§ **Task instructions**
In the data, extract each line that holds the string "button".

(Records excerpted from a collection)
>>>

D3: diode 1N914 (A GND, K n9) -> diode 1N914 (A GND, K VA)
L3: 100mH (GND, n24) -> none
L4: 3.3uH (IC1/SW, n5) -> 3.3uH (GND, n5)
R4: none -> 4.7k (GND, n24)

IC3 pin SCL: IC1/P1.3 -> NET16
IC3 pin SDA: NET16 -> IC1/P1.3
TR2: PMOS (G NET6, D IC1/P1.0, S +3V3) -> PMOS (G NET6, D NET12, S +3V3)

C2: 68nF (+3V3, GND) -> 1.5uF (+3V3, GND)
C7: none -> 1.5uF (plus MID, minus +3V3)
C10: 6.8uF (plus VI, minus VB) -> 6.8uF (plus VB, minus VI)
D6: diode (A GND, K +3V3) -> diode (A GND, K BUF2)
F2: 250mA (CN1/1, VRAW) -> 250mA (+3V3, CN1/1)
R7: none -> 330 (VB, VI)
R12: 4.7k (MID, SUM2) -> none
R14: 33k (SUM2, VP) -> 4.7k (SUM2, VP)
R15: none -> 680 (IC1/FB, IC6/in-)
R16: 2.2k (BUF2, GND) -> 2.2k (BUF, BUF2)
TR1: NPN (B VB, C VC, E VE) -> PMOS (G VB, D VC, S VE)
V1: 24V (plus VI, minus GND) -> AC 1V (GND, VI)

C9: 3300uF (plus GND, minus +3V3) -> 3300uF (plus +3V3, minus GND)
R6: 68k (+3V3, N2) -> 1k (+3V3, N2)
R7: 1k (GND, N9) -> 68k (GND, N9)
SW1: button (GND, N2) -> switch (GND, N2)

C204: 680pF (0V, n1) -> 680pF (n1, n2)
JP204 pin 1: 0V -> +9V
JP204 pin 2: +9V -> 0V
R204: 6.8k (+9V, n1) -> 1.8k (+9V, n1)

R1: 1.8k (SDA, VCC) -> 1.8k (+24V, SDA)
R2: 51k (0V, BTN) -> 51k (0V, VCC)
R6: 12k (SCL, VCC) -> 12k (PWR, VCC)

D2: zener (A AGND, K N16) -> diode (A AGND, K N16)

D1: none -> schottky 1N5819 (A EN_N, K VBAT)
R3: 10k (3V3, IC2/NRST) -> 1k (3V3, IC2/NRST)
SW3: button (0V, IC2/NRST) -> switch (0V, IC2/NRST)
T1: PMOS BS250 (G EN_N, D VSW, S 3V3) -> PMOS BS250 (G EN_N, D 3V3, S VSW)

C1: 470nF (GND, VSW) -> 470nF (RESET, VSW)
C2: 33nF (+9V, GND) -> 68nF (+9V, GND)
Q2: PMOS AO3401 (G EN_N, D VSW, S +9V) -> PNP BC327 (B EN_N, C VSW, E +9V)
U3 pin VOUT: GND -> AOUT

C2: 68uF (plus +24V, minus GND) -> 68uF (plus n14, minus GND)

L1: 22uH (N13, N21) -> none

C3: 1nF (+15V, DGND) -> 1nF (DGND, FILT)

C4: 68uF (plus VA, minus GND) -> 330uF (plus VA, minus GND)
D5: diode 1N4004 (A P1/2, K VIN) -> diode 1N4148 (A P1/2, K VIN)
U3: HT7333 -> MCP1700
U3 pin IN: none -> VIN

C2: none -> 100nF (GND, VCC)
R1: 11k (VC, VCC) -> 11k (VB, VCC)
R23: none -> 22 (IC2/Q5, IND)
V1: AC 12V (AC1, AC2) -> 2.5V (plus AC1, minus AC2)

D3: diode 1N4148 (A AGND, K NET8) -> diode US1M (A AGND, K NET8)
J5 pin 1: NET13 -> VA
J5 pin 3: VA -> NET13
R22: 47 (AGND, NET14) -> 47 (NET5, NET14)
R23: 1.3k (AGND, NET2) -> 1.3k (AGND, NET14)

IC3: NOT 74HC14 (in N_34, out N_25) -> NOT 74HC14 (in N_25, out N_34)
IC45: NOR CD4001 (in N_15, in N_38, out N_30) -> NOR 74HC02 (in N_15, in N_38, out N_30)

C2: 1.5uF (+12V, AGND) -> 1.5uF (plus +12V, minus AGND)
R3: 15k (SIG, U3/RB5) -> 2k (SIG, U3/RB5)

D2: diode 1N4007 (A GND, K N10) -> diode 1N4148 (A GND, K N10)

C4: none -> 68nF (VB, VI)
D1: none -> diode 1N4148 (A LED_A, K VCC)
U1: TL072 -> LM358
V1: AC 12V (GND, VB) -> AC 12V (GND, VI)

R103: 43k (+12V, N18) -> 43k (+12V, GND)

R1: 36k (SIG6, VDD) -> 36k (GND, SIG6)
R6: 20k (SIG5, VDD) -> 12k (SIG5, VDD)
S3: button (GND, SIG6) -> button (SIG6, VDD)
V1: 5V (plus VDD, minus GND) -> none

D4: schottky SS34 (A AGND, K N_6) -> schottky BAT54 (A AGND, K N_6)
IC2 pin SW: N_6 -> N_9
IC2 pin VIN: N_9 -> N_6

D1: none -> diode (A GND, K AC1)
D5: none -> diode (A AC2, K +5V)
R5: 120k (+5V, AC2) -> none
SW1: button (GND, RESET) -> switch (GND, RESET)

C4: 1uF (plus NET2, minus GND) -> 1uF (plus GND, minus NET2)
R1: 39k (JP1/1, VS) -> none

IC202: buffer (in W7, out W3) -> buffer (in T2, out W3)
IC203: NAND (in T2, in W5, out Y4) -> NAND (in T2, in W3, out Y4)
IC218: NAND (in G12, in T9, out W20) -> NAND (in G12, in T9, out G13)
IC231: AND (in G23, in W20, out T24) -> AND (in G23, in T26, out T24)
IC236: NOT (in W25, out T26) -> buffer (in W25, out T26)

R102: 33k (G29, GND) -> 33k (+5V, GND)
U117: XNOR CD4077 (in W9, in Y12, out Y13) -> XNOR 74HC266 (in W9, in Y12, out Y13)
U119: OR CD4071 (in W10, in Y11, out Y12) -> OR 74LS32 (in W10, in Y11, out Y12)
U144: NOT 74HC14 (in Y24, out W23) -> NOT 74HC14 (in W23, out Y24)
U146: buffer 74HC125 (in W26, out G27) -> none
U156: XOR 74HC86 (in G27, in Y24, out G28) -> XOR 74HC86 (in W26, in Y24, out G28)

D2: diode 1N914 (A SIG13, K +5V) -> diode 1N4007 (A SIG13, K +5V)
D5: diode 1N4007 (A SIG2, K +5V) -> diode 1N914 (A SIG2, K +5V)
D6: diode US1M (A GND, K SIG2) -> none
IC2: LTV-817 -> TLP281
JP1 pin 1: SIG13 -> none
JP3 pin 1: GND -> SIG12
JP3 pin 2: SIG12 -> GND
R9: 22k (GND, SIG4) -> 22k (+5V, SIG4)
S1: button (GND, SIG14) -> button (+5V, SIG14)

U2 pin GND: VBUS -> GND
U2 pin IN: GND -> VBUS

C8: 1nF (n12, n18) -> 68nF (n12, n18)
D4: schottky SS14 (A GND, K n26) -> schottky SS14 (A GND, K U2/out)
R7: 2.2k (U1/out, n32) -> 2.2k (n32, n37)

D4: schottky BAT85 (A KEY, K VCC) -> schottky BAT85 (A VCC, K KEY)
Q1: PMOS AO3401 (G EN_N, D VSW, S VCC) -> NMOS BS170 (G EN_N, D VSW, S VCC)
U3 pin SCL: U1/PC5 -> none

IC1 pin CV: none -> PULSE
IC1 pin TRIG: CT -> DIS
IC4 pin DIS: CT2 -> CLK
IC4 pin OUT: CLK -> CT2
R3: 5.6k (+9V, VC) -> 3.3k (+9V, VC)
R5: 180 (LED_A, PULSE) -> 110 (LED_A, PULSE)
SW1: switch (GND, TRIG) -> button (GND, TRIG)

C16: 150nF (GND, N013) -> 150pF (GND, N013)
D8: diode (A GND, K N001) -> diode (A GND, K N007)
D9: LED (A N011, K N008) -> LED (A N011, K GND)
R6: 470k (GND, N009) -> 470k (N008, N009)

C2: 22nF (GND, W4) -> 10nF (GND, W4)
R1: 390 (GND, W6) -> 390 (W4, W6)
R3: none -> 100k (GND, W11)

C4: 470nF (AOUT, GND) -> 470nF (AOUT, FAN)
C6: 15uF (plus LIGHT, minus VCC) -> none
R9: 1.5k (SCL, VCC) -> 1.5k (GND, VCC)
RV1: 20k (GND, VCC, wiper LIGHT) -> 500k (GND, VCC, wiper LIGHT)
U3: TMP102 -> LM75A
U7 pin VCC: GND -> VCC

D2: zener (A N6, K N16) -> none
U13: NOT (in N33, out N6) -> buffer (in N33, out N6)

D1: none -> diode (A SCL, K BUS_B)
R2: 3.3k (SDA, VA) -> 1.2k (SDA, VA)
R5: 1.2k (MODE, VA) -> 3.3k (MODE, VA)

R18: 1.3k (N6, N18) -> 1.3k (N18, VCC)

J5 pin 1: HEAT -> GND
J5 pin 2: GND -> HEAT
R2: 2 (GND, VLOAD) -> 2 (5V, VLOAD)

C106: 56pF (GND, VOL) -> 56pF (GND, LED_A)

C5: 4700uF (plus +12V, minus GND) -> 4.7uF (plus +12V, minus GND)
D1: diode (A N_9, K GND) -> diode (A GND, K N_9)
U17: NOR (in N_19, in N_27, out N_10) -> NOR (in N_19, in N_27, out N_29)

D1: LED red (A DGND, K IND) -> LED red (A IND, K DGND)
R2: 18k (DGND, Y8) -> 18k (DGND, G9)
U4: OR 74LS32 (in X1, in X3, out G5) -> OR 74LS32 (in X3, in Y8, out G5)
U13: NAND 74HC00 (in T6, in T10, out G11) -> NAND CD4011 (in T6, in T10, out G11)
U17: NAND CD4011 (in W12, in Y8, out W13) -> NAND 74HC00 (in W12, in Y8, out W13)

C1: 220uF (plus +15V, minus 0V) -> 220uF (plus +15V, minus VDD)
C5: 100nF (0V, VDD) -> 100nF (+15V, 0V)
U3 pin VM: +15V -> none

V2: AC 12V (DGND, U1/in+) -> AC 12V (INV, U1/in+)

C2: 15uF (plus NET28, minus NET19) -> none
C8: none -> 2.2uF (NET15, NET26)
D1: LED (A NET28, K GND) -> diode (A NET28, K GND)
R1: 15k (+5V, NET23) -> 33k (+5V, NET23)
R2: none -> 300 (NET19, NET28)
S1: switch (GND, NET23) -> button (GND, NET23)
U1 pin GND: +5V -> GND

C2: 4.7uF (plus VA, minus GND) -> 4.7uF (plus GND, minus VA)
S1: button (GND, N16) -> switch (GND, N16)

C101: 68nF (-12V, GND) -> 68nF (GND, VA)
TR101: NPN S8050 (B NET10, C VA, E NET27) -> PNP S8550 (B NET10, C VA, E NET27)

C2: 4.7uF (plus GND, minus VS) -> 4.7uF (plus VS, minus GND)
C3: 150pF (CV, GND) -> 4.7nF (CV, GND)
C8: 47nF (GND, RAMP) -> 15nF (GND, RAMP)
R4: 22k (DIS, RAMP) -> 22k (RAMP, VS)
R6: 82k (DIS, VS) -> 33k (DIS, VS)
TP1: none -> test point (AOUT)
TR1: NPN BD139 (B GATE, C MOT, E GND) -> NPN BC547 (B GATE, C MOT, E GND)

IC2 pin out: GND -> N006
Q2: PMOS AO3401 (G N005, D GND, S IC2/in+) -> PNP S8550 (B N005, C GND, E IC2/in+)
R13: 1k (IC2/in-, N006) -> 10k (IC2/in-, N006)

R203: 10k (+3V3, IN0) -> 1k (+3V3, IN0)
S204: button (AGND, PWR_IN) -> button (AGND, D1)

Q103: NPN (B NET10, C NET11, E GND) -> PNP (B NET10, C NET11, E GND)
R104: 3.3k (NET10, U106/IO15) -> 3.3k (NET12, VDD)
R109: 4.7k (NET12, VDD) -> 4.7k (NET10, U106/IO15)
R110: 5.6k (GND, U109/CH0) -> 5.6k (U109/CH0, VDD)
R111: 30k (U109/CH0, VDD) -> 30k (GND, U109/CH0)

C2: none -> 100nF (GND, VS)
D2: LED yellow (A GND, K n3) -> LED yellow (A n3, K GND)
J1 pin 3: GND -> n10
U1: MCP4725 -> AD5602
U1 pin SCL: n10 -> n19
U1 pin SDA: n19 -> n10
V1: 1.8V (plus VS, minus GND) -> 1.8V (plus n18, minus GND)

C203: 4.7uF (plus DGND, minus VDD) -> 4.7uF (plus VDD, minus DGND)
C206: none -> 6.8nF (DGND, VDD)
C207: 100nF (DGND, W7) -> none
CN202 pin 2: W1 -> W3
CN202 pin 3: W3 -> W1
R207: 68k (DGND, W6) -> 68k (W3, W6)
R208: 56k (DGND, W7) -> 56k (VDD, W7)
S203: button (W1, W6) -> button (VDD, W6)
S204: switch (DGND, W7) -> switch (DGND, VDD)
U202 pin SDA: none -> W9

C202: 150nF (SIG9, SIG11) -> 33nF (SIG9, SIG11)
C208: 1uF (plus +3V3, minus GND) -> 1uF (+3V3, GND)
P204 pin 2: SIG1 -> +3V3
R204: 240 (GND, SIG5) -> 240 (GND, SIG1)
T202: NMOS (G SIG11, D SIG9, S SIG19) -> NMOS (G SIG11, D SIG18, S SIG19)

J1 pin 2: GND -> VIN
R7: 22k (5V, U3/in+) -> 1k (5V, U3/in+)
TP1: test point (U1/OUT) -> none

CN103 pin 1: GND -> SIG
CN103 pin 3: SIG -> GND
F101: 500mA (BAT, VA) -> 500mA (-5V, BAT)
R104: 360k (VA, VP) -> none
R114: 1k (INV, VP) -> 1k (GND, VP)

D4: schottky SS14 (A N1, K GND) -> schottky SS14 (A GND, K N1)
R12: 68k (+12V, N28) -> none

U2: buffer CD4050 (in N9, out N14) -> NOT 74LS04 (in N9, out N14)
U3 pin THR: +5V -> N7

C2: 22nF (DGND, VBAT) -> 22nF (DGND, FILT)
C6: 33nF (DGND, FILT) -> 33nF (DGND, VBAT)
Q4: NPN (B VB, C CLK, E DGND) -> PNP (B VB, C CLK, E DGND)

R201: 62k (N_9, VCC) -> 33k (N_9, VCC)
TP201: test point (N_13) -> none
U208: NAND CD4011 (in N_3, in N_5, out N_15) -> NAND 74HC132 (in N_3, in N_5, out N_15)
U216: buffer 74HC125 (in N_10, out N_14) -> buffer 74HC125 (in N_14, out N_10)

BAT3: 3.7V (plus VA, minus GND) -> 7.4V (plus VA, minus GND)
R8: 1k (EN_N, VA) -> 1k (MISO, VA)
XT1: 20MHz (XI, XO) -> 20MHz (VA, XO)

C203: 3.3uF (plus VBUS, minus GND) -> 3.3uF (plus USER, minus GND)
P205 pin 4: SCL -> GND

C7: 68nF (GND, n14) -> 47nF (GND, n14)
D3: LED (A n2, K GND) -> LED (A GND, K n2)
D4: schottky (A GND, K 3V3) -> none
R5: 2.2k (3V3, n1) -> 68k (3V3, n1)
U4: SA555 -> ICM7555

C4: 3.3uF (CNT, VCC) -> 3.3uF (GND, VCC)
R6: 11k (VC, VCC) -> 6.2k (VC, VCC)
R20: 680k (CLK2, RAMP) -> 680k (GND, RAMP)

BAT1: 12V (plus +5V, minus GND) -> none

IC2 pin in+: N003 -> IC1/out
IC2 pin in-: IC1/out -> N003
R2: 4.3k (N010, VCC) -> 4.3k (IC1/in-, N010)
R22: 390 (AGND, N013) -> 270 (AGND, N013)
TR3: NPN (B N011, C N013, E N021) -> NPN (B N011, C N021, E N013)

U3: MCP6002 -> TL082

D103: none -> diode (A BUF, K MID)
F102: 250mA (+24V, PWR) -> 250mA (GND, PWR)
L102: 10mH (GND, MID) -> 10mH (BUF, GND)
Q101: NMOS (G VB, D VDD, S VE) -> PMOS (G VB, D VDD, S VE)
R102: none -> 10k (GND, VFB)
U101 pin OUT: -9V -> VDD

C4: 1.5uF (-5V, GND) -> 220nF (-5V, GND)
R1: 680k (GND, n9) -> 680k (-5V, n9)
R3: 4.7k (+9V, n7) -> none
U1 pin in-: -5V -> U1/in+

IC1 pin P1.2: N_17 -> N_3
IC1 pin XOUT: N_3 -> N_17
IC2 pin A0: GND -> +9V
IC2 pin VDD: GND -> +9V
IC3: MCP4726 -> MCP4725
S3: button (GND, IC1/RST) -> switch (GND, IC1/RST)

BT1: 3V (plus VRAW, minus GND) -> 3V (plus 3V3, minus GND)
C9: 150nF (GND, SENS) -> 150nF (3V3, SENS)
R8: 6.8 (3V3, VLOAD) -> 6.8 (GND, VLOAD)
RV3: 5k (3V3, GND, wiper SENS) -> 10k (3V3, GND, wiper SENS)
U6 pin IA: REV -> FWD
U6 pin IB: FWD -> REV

<<<

§ **Result**
SW1: button (GND, N2) -> switch (GND, N2)
SW3: button (0V, IC2/NRST) -> switch (0V, IC2/NRST)
S3: button (GND, SIG6) -> button (SIG6, VDD)
SW1: button (GND, RESET) -> switch (GND, RESET)
S1: button (GND, SIG14) -> button (+5V, SIG14)
SW1: switch (GND, TRIG) -> button (GND, TRIG)
S1: switch (GND, NET23) -> button (GND, NET23)
S1: button (GND, N16) -> switch (GND, N16)
S204: button (AGND, PWR_IN) -> button (AGND, D1)
S203: button (W1, W6) -> button (VDD, W6)
S3: button (GND, IC1/RST) -> switch (GND, IC1/RST)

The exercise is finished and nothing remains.